TASK TO CARRY OUT:
Every entry that follows must be written out exactly, apart from its pictures.

Saved entries:
**********
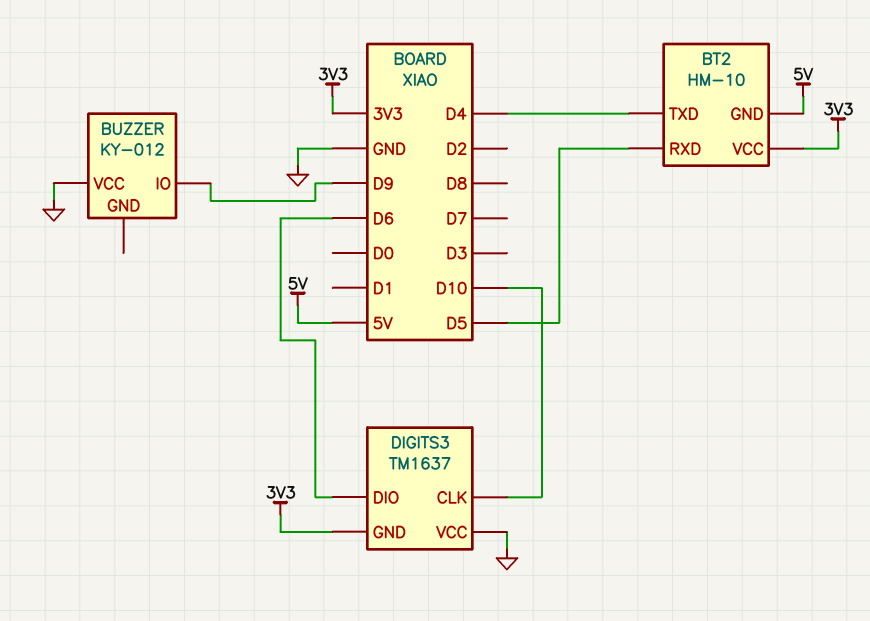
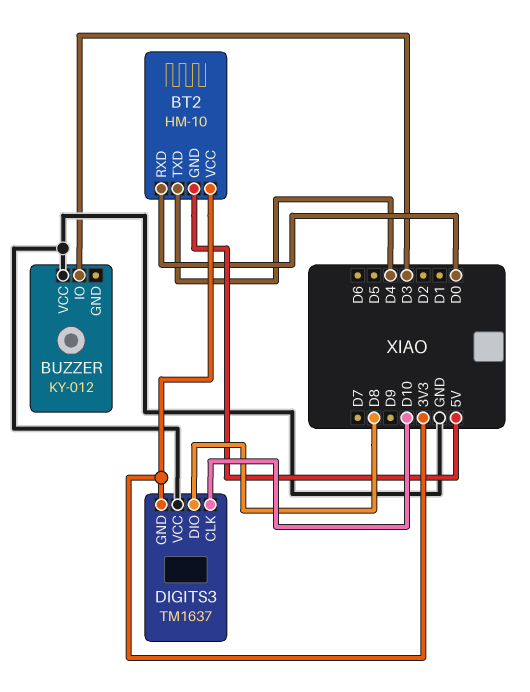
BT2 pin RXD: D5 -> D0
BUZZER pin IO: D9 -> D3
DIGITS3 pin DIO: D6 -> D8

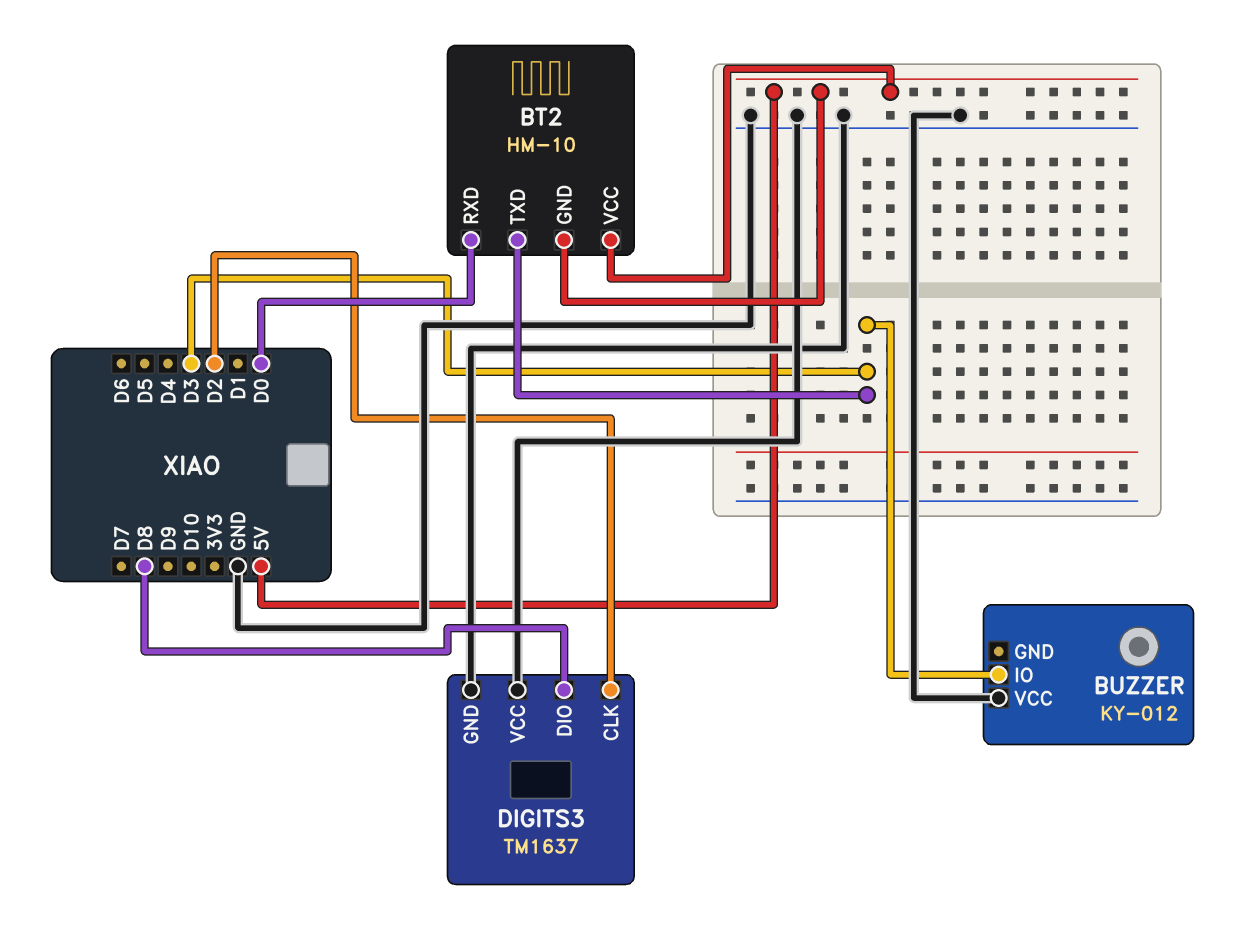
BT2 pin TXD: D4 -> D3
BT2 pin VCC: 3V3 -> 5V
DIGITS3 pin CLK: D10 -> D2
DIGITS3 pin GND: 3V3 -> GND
**********
SOLUTION BELOW:
BT2 pin RXD: D5 -> D0
BUZZER pin IO: D9 -> D3
DIGITS3 pin DIO: D6 -> D8

BT2 pin TXD: D4 -> D3
BT2 pin VCC: 3V3 -> 5V
DIGITS3 pin CLK: D10 -> D2
DIGITS3 pin GND: 3V3 -> GND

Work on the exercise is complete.